▶ **Exercise goal**: Identify every line in the entries below that contains the string "kern" and copy each such line in full.

----------------

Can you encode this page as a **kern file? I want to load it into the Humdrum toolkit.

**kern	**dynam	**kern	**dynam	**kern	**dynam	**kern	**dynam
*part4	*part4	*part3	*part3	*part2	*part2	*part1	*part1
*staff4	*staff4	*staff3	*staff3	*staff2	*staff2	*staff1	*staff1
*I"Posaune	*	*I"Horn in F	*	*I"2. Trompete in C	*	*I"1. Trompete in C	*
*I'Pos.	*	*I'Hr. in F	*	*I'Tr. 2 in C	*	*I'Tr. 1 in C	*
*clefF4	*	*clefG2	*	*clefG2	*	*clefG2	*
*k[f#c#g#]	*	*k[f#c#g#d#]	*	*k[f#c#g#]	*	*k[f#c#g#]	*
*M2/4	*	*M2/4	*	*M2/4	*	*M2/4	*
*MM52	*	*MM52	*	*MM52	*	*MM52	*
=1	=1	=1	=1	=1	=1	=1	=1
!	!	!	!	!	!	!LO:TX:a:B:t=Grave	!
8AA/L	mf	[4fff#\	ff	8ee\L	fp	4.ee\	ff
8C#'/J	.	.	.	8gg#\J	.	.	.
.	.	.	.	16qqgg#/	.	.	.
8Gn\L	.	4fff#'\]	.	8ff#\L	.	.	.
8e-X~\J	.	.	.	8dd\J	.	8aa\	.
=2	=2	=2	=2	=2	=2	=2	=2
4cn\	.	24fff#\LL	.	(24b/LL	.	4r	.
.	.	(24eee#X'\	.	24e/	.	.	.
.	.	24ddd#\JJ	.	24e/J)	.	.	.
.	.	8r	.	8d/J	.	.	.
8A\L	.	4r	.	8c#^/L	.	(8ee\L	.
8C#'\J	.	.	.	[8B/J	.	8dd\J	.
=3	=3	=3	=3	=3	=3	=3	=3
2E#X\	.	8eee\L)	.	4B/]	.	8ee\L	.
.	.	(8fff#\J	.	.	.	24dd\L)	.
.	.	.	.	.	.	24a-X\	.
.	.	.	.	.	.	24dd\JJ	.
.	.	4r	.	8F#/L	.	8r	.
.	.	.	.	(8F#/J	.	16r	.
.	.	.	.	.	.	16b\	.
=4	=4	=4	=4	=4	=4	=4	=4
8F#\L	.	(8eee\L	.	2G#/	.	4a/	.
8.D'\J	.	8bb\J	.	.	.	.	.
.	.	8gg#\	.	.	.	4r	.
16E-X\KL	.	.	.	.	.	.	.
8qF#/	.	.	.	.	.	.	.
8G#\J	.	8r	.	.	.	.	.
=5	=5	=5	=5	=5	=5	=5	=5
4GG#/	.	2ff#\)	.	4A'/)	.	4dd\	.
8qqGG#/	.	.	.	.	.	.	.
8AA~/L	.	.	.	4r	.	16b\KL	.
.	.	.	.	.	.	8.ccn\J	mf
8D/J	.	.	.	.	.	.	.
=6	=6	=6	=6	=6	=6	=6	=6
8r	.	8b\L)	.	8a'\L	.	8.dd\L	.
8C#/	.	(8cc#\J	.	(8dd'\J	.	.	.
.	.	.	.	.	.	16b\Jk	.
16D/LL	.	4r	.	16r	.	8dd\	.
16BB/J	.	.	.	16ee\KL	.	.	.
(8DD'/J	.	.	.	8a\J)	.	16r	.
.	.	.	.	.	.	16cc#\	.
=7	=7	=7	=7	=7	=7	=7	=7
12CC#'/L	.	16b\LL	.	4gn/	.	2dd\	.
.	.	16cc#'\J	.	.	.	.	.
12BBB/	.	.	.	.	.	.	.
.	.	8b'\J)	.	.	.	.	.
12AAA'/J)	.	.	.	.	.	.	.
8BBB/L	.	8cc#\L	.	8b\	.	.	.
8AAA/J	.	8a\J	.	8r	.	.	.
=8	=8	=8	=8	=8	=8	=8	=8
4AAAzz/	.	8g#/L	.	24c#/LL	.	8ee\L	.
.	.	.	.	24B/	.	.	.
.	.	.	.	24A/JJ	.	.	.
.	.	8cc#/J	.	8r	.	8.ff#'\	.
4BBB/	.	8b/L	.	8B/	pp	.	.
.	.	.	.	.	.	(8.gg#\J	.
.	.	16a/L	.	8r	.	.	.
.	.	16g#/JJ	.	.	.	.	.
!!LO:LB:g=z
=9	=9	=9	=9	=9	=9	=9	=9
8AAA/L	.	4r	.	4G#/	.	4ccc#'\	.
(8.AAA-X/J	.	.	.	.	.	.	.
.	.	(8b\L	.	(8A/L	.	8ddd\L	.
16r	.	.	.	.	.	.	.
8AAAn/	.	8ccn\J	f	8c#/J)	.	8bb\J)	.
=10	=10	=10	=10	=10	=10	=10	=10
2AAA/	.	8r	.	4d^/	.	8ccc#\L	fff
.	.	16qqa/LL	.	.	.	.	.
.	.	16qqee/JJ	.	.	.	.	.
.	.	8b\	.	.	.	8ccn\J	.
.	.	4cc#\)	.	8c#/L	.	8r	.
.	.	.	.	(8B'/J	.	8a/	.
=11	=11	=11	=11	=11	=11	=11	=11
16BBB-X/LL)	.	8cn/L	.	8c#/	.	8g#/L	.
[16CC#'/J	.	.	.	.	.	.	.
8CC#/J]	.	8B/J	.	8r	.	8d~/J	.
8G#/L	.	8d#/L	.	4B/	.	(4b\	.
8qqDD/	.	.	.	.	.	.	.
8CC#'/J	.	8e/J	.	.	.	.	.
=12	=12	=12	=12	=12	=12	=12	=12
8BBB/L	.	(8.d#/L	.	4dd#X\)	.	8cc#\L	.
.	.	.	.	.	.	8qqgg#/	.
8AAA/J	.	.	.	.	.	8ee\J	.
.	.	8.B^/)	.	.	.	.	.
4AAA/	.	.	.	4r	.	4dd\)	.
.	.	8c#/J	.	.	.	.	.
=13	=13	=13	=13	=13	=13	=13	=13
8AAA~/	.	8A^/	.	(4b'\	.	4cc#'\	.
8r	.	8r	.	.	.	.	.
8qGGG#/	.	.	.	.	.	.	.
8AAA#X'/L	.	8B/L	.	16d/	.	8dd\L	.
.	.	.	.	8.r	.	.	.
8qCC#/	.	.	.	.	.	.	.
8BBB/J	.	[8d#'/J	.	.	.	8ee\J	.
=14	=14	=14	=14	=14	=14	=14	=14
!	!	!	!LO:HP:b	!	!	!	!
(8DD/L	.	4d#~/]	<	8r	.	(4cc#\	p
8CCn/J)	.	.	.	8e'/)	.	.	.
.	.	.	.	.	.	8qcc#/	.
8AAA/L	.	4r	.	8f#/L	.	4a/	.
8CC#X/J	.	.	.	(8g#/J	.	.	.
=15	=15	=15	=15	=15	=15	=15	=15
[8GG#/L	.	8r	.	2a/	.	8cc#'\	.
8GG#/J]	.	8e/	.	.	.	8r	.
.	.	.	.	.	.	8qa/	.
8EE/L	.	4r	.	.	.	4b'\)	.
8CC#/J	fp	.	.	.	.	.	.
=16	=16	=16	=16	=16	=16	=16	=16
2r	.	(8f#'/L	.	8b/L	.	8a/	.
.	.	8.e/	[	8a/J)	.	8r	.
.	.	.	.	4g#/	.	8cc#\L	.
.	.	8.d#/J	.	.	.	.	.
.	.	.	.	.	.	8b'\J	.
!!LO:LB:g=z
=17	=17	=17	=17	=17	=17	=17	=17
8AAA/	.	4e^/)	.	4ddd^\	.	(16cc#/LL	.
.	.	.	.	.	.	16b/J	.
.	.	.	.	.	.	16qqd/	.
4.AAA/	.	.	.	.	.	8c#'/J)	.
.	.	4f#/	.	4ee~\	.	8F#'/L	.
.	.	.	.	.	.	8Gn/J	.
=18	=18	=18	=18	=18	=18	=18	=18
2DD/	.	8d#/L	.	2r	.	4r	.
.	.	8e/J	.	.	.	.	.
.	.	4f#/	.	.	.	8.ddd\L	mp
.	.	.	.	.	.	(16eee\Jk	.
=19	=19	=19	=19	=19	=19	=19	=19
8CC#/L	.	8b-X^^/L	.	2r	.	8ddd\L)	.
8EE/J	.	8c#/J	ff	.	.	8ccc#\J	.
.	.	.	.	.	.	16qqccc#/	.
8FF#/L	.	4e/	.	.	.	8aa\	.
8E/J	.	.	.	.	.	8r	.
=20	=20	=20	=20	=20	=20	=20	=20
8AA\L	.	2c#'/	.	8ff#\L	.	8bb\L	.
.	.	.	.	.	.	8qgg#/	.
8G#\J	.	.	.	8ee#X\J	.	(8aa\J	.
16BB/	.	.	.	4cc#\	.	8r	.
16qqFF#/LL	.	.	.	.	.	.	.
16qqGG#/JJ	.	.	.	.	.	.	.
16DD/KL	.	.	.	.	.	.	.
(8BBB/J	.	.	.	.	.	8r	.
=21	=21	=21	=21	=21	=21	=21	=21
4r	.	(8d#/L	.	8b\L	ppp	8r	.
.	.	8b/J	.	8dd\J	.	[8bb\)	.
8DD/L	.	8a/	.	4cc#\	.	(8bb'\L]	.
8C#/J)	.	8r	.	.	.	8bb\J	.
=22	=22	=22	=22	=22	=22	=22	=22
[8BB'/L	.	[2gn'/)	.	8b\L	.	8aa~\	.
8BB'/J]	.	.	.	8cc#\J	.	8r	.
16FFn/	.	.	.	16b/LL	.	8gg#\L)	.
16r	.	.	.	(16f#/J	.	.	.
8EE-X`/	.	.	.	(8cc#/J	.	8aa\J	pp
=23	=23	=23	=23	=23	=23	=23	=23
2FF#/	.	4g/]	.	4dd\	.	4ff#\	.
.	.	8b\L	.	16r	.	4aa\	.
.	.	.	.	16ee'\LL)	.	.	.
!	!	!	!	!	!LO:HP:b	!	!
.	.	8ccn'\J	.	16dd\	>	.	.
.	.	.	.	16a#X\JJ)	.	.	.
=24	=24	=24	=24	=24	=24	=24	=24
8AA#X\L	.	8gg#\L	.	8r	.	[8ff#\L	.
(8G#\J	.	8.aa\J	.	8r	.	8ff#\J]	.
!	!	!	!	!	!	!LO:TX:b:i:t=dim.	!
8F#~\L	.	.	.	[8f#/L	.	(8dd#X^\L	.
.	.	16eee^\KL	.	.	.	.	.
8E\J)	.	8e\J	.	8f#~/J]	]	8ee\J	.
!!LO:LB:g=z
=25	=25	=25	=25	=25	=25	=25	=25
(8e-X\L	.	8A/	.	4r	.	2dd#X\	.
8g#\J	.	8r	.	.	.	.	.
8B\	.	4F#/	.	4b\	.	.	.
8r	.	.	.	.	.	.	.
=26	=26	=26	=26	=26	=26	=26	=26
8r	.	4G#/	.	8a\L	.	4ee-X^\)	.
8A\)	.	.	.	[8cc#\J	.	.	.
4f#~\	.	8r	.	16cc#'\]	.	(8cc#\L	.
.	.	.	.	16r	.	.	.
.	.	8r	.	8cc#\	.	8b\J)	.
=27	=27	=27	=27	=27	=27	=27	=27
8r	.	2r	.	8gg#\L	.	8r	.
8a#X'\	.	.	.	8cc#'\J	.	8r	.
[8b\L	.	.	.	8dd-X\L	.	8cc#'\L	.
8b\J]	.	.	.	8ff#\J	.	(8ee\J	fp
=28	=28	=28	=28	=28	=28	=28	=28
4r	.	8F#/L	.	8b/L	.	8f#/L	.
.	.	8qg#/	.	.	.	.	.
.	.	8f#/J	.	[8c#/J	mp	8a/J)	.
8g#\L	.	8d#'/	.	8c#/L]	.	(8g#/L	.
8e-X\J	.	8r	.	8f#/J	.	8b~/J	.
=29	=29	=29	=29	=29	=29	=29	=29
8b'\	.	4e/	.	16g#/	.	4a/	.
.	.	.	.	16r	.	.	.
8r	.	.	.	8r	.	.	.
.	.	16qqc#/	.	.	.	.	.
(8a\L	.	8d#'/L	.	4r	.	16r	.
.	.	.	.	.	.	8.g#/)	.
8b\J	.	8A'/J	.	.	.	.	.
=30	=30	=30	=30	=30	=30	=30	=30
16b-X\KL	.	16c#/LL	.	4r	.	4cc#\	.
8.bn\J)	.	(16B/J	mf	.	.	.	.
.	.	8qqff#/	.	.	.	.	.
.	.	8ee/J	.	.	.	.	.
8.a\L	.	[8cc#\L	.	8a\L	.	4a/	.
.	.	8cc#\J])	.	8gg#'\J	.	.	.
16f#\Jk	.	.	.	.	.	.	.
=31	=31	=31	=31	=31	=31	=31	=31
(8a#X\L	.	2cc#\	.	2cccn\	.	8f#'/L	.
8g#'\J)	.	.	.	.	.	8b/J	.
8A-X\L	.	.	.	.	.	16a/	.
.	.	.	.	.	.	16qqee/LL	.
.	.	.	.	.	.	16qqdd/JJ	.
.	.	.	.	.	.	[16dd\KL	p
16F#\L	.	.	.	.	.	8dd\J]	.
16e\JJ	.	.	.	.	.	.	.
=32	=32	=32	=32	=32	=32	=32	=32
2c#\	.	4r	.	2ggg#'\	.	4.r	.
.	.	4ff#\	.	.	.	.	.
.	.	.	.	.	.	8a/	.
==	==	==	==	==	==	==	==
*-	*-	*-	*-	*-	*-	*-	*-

----------------

▶ **Result of this task**:
Can you encode this page as a **kern file? I want to load it into the Humdrum toolkit.
**kern	**dynam	**kern	**dynam	**kern	**dynam	**kern	**dynam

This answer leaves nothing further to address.